Copy out the listing with each "rotated" swapped for "turned" and every other word left as it is. Drop the picture lines from your copy.
———
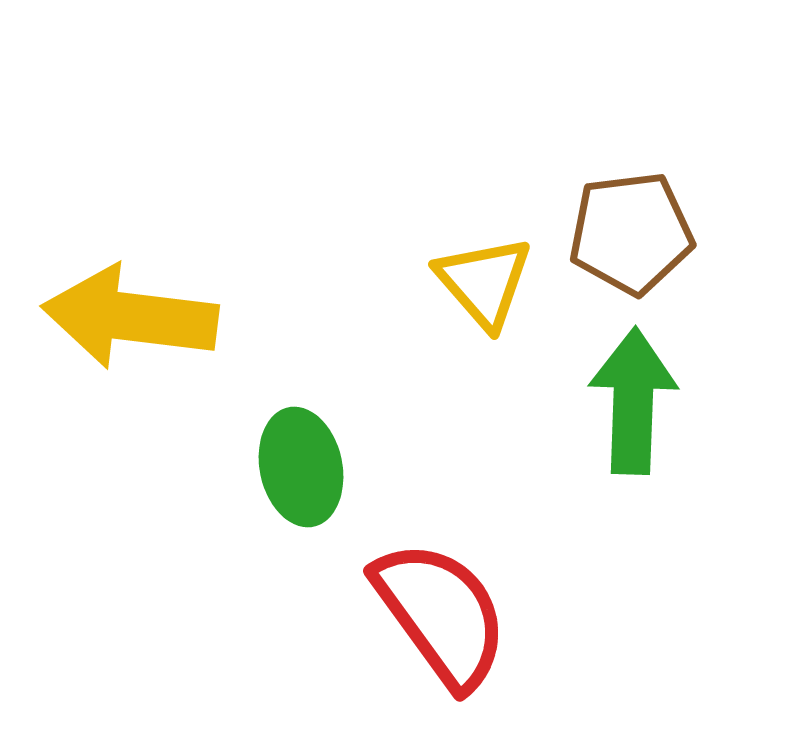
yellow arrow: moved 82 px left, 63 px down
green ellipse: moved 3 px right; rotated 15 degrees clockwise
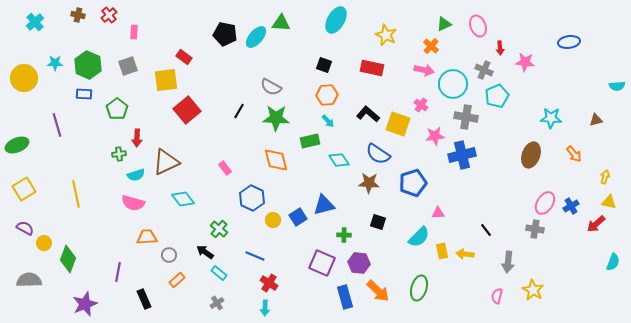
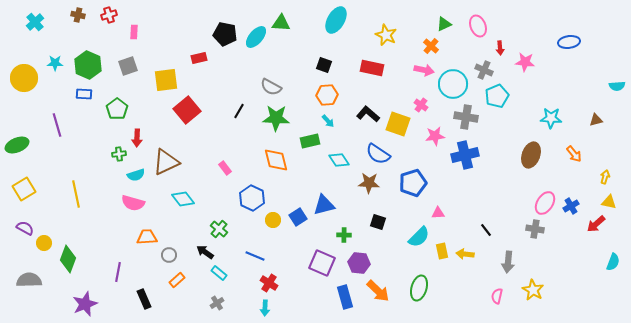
red cross at (109, 15): rotated 21 degrees clockwise
red rectangle at (184, 57): moved 15 px right, 1 px down; rotated 49 degrees counterclockwise
blue cross at (462, 155): moved 3 px right
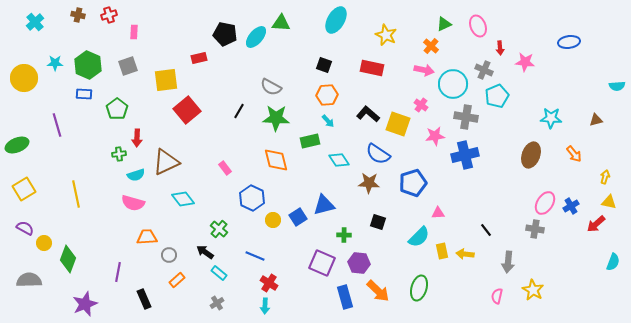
cyan arrow at (265, 308): moved 2 px up
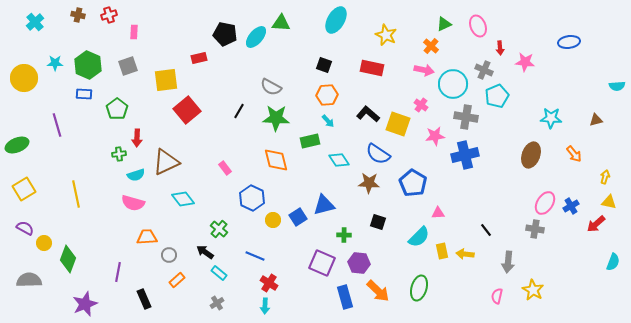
blue pentagon at (413, 183): rotated 24 degrees counterclockwise
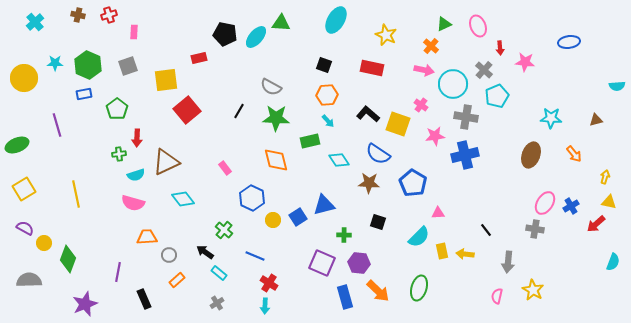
gray cross at (484, 70): rotated 18 degrees clockwise
blue rectangle at (84, 94): rotated 14 degrees counterclockwise
green cross at (219, 229): moved 5 px right, 1 px down
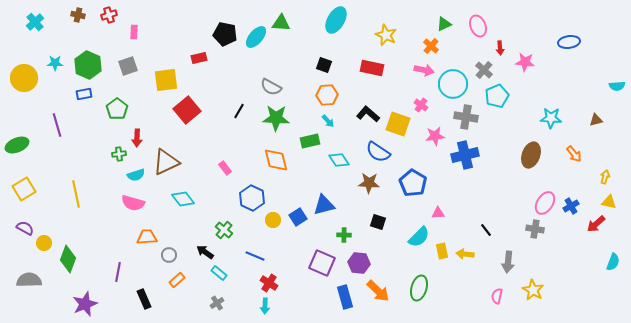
blue semicircle at (378, 154): moved 2 px up
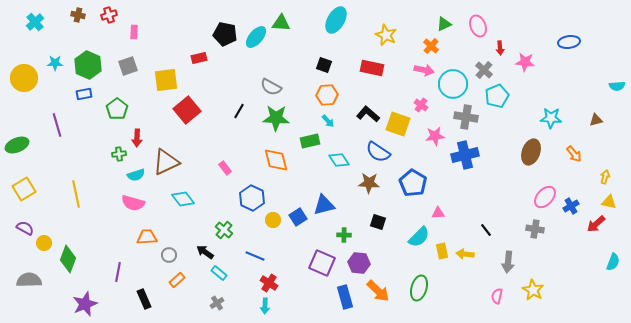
brown ellipse at (531, 155): moved 3 px up
pink ellipse at (545, 203): moved 6 px up; rotated 10 degrees clockwise
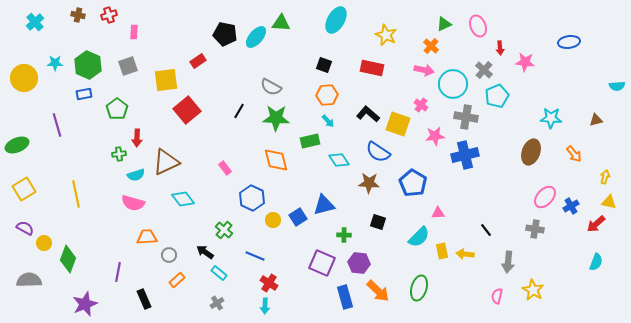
red rectangle at (199, 58): moved 1 px left, 3 px down; rotated 21 degrees counterclockwise
cyan semicircle at (613, 262): moved 17 px left
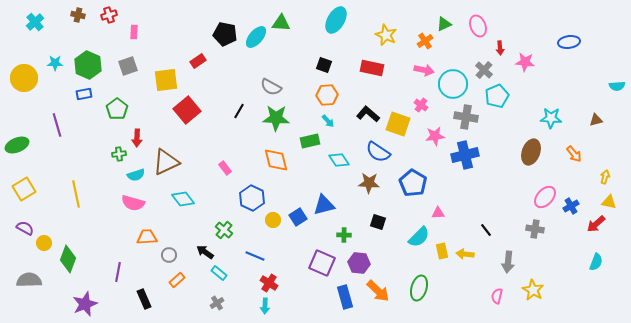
orange cross at (431, 46): moved 6 px left, 5 px up; rotated 14 degrees clockwise
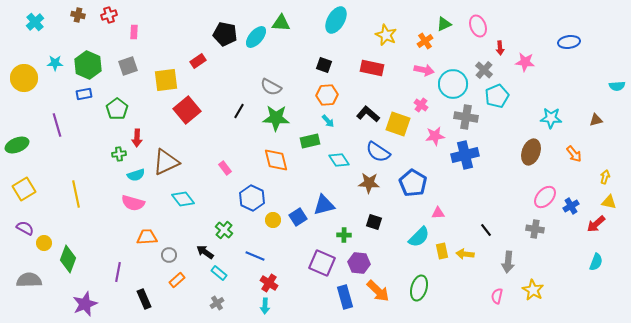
black square at (378, 222): moved 4 px left
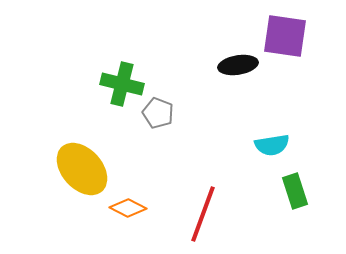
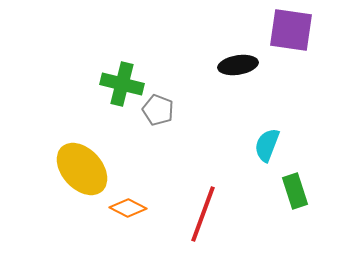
purple square: moved 6 px right, 6 px up
gray pentagon: moved 3 px up
cyan semicircle: moved 5 px left; rotated 120 degrees clockwise
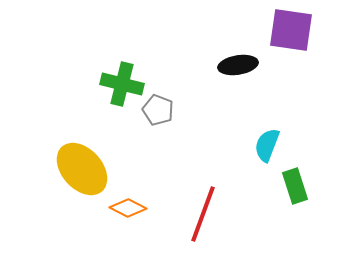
green rectangle: moved 5 px up
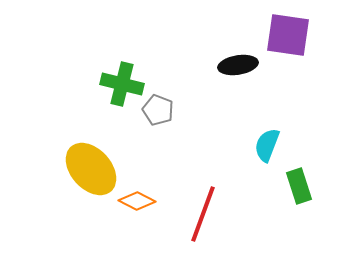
purple square: moved 3 px left, 5 px down
yellow ellipse: moved 9 px right
green rectangle: moved 4 px right
orange diamond: moved 9 px right, 7 px up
———
**EXPECTED ANSWER:**
yellow arrow: moved 82 px left, 63 px down
green ellipse: moved 3 px right; turned 15 degrees clockwise
red cross at (109, 15): turned 21 degrees clockwise
red rectangle at (184, 57): moved 15 px right, 1 px down; turned 49 degrees counterclockwise
blue cross at (462, 155): moved 3 px right
cyan arrow at (265, 308): moved 2 px up
blue pentagon at (413, 183): turned 24 degrees counterclockwise
gray cross at (484, 70): turned 18 degrees clockwise
blue rectangle at (84, 94): turned 14 degrees counterclockwise
green cross at (219, 229): moved 5 px right, 1 px down
blue semicircle at (378, 154): moved 2 px up
brown ellipse at (531, 155): moved 3 px up
pink ellipse at (545, 203): moved 6 px up; turned 10 degrees clockwise
red rectangle at (199, 58): moved 1 px left, 3 px down; turned 21 degrees counterclockwise
cyan semicircle at (613, 262): moved 17 px left
orange cross at (431, 46): moved 6 px left, 5 px up; turned 14 degrees clockwise
black square at (378, 222): moved 4 px left
purple square: moved 6 px right, 6 px up
gray pentagon: moved 3 px up
cyan semicircle: moved 5 px left; turned 120 degrees clockwise
green rectangle: moved 5 px up
purple square: moved 3 px left, 5 px down
yellow ellipse: moved 9 px right
green rectangle: moved 4 px right
orange diamond: moved 9 px right, 7 px up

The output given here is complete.